### Task objective
Using the records below, transcribe exactly only the lines from the one with "(570, 307) = (359, 328): red" through the end, both included, and drop every picture.

[Data records]
________________________

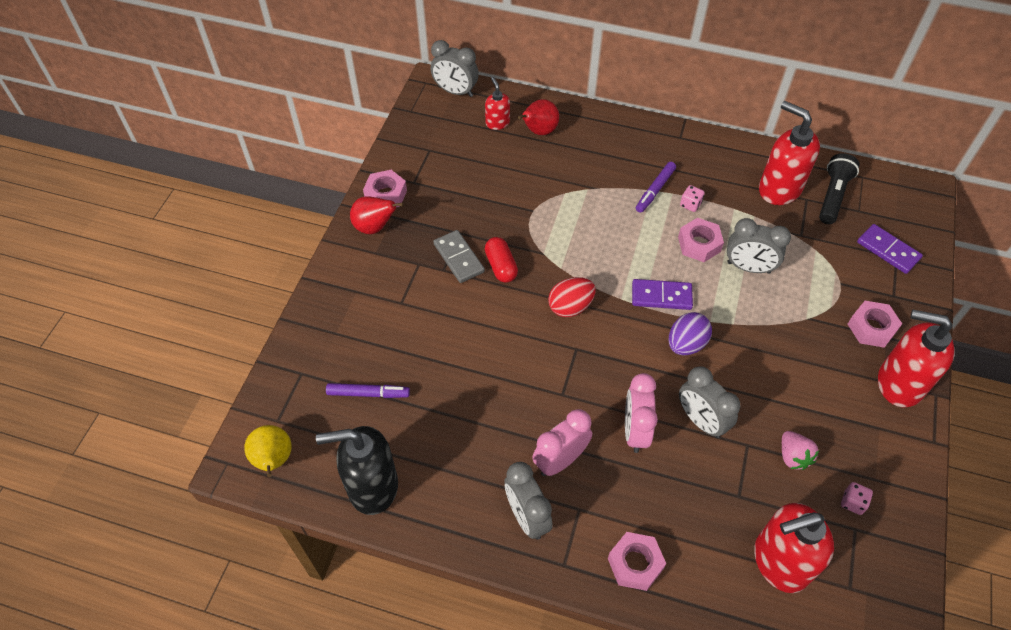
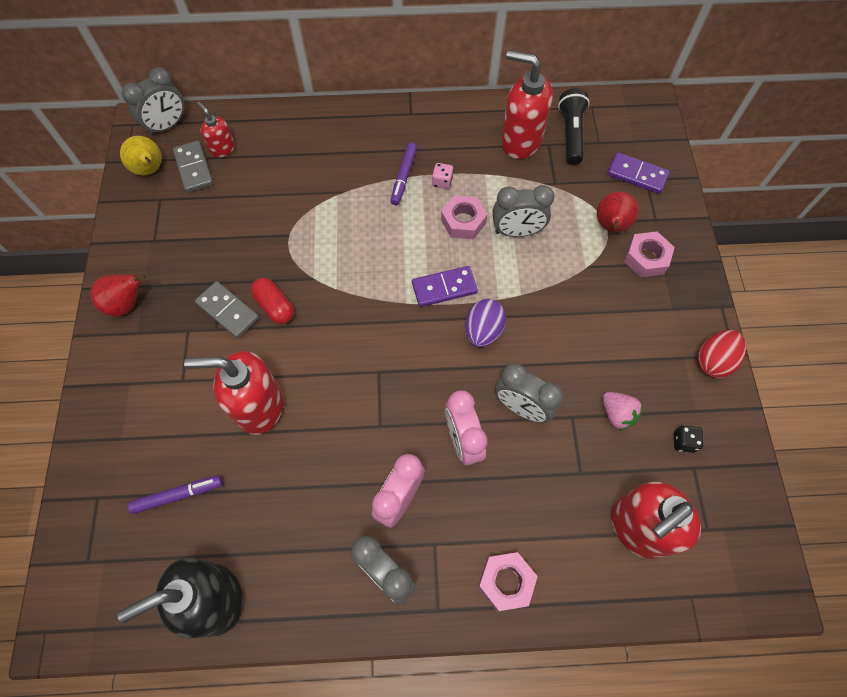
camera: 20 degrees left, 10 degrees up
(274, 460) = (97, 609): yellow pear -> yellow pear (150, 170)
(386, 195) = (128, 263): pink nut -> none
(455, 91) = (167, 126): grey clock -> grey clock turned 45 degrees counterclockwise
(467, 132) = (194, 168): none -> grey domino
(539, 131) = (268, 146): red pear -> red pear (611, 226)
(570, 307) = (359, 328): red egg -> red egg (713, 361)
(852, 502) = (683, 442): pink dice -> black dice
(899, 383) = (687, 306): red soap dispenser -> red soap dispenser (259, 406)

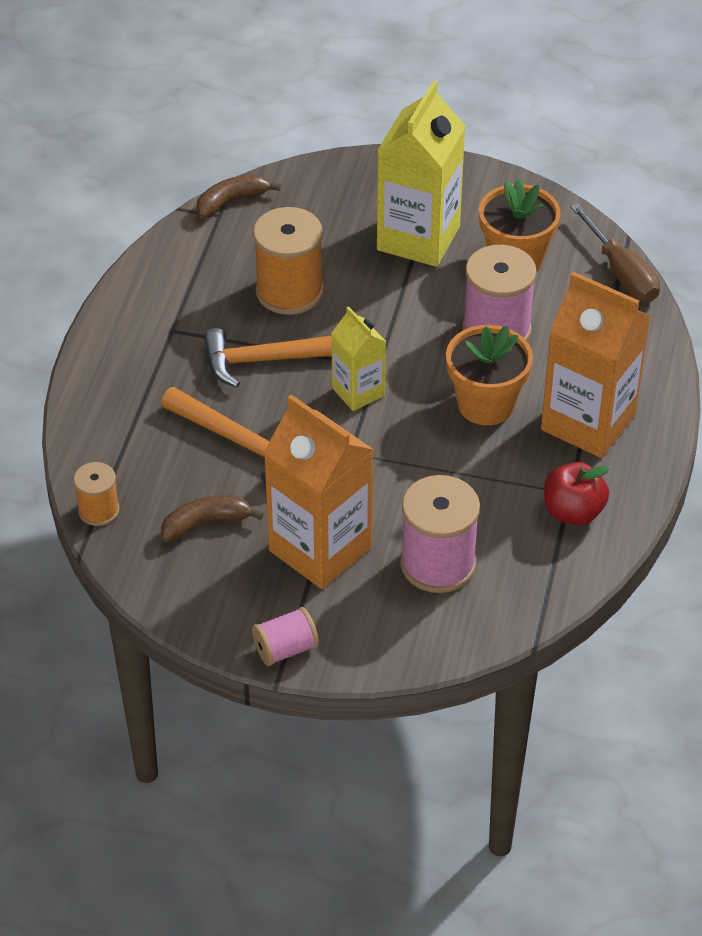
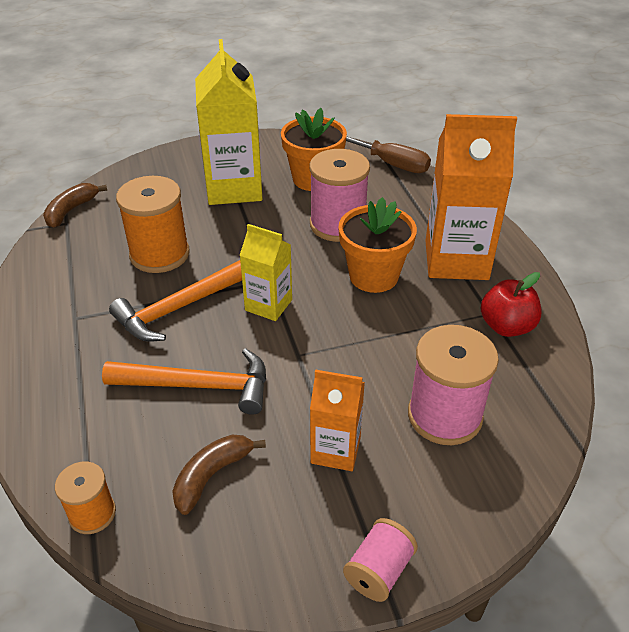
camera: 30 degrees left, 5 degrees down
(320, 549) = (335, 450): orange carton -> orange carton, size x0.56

________________________

### Result for this exercise
(570, 307) = (359, 328): red egg -> red egg (713, 361)
(852, 502) = (683, 442): pink dice -> black dice
(899, 383) = (687, 306): red soap dispenser -> red soap dispenser (259, 406)

camera: 30 degrees left, 5 degrees down
(320, 549) = (335, 450): orange carton -> orange carton, size x0.56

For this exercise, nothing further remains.